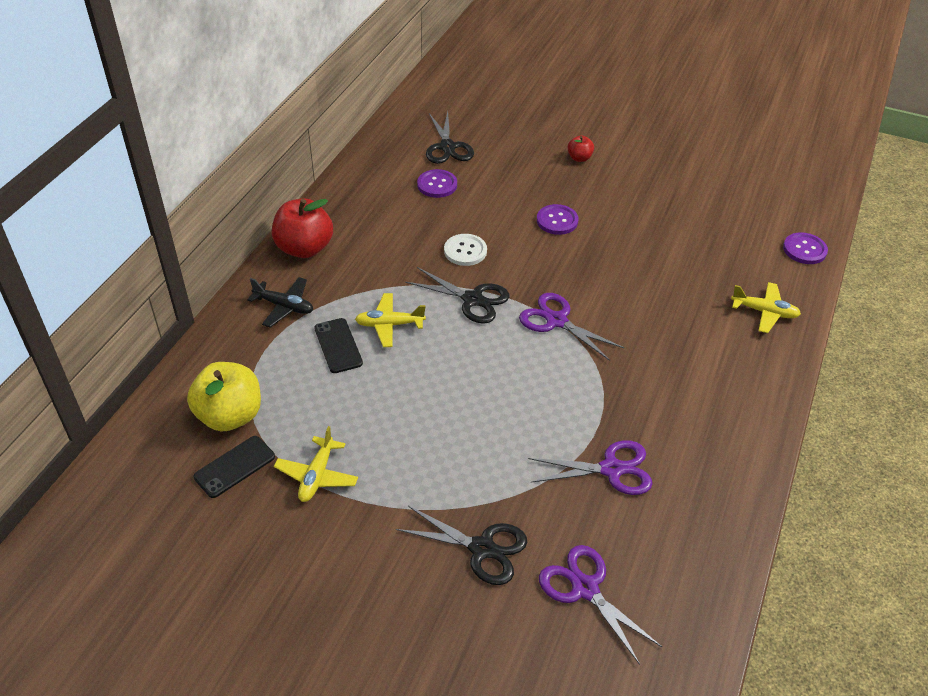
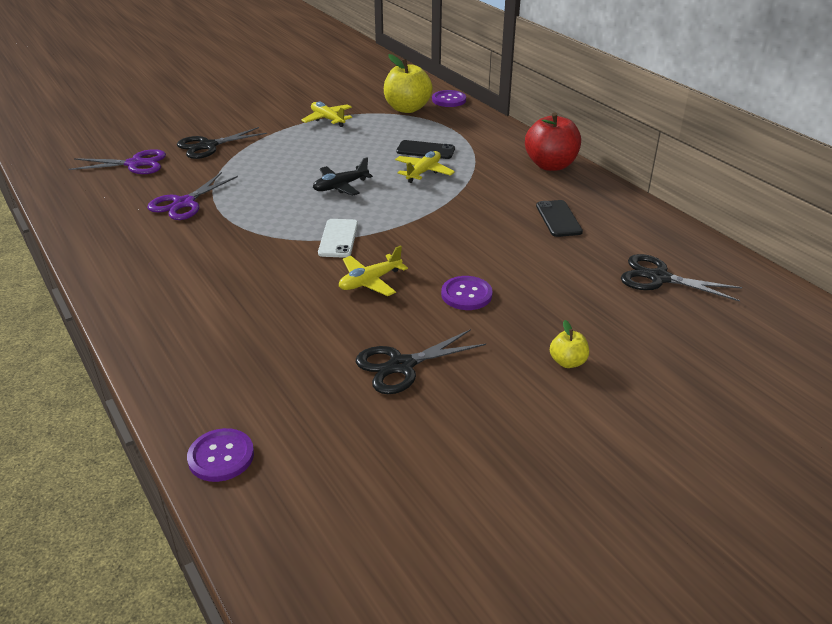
camera: 125 degrees right, 10 degrees down
(234, 467) = (367, 102): black phone -> black phone (558, 219)
(284, 306) = (488, 143): black plane -> black plane (340, 186)
(437, 185) = (591, 248): purple button -> purple button (449, 100)
(465, 251) = (474, 229): white button -> none
(472, 299) = (410, 211): black scissors -> black scissors (401, 365)
(556, 321) = (338, 238): purple scissors -> white phone
(579, 158) = (567, 362): red apple -> yellow apple
(764, 312) = (192, 359): yellow plane -> yellow plane (370, 281)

···

> **Task brief**: Quote each record exactly as it stands, minus the pictures.

> **Task solution**:
camera: 125 degrees right, 10 degrees down
(234, 467) = (367, 102): black phone -> black phone (558, 219)
(284, 306) = (488, 143): black plane -> black plane (340, 186)
(437, 185) = (591, 248): purple button -> purple button (449, 100)
(465, 251) = (474, 229): white button -> none
(472, 299) = (410, 211): black scissors -> black scissors (401, 365)
(556, 321) = (338, 238): purple scissors -> white phone
(579, 158) = (567, 362): red apple -> yellow apple
(764, 312) = (192, 359): yellow plane -> yellow plane (370, 281)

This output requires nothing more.